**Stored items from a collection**
☆ ☆ ☆

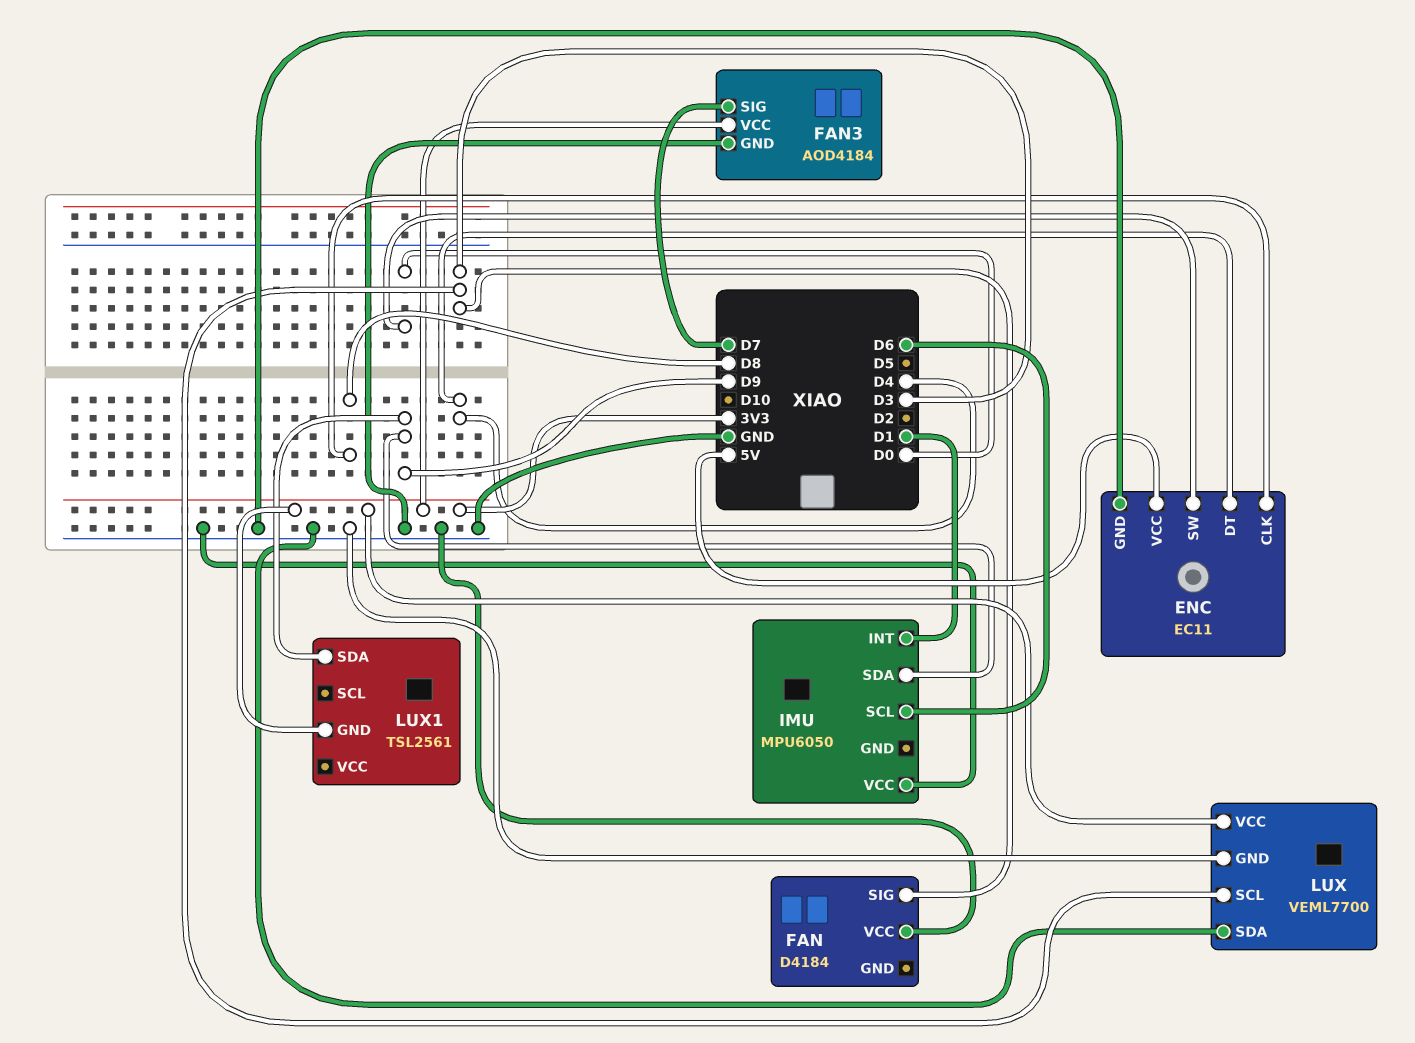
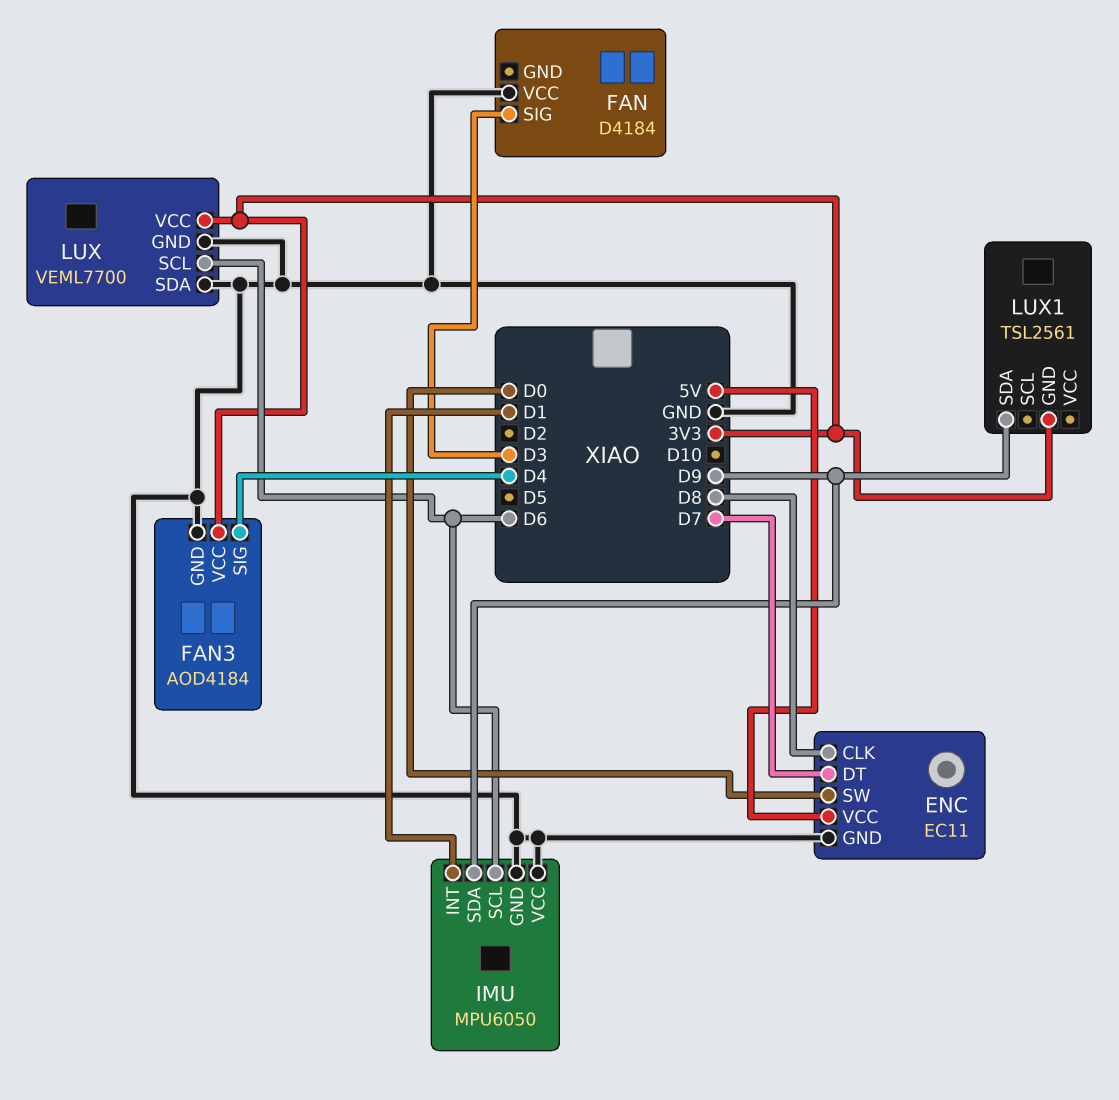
ENC pin DT: D4 -> D7
FAN3 pin SIG: D7 -> D4
IMU pin GND: none -> GND
LUX pin SCL: D3 -> D6

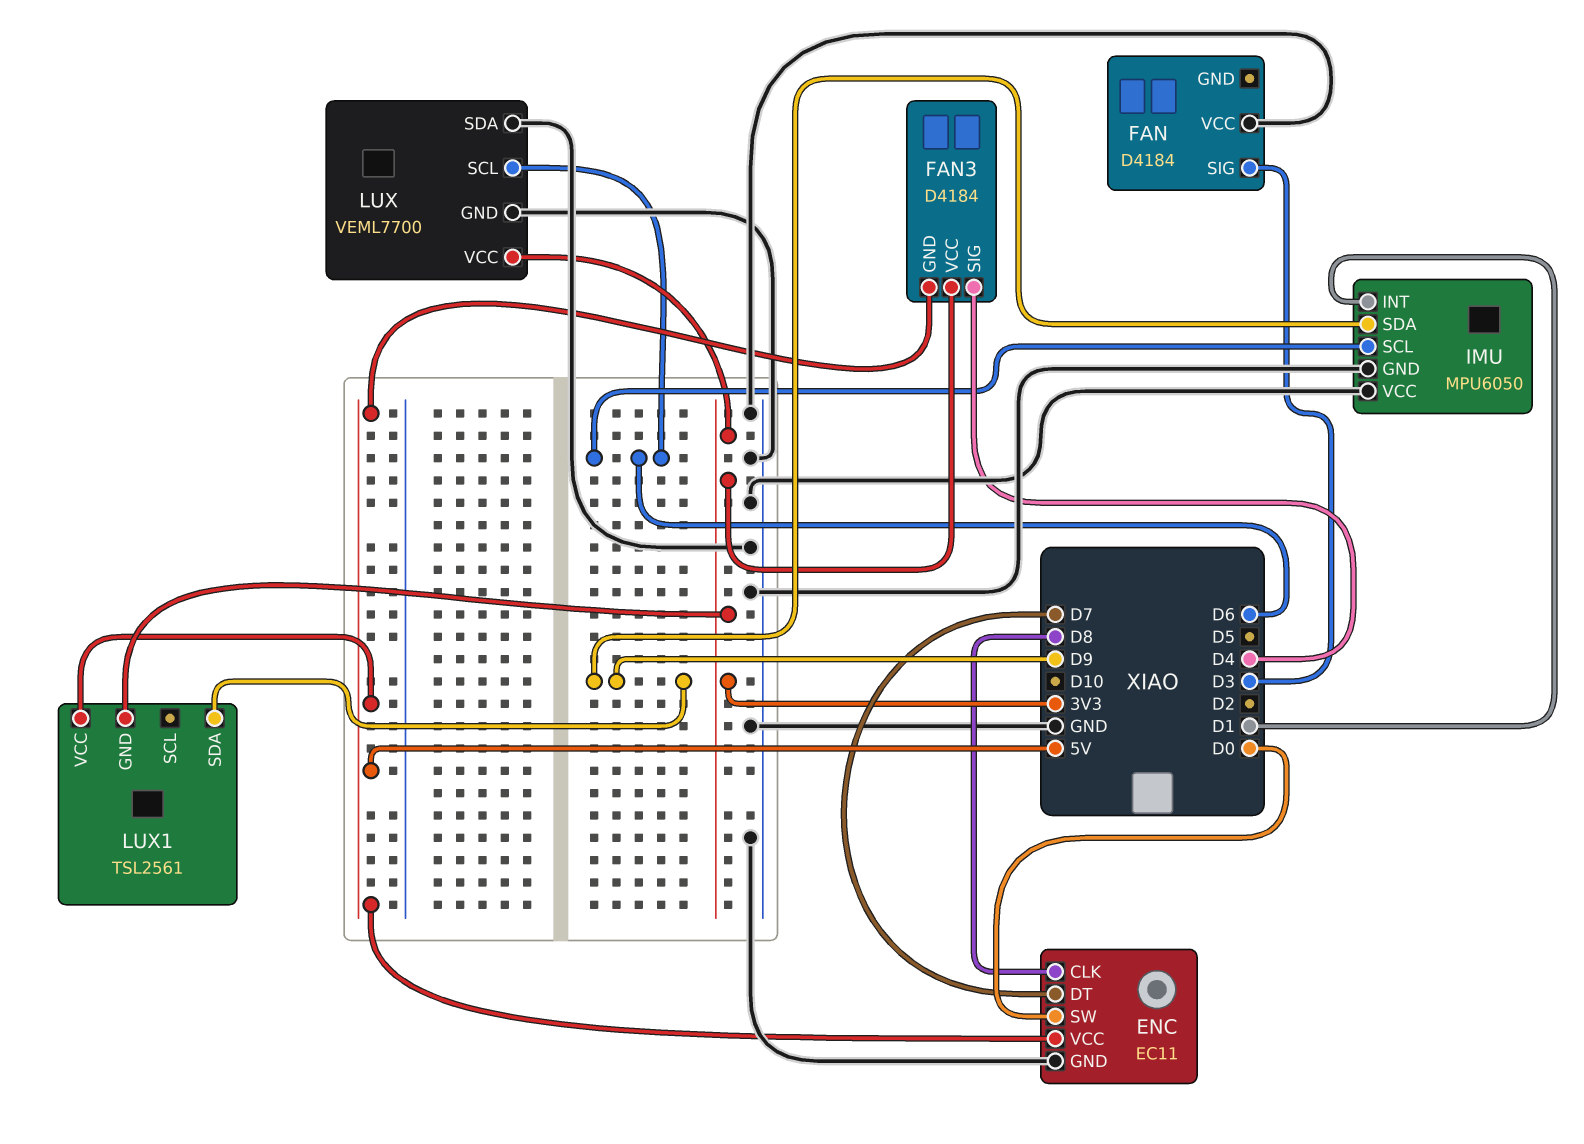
FAN3: AOD4184 -> D4184
FAN3 pin GND: GND -> 5V
LUX1 pin VCC: none -> 5V

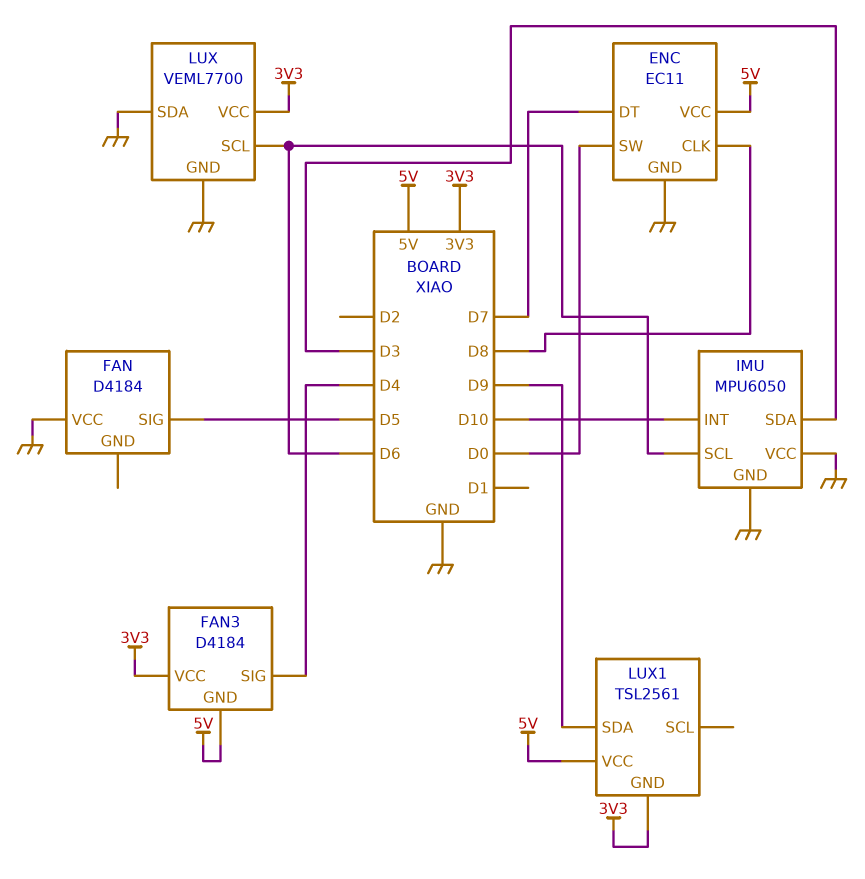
FAN pin SIG: D3 -> D5
IMU pin INT: D1 -> D10
IMU pin SDA: D9 -> D3

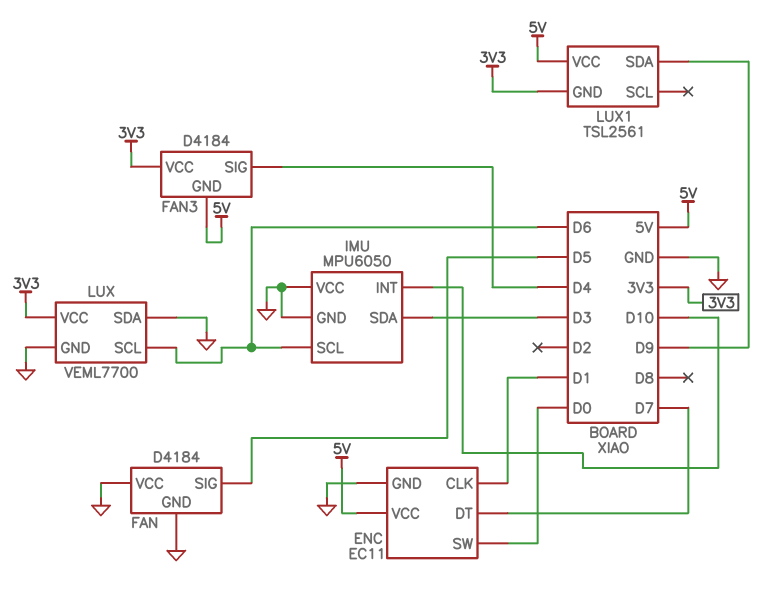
ENC pin CLK: D8 -> D1
FAN pin GND: none -> GND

☆ ☆ ☆

**What the task requires**
Would you print, exactly as they appear, the lines from the line with "IMU pin SDA: D9 -> D3" through the end of the entries above, leaving out the pictures?

**Result below**
IMU pin SDA: D9 -> D3

ENC pin CLK: D8 -> D1
FAN pin GND: none -> GND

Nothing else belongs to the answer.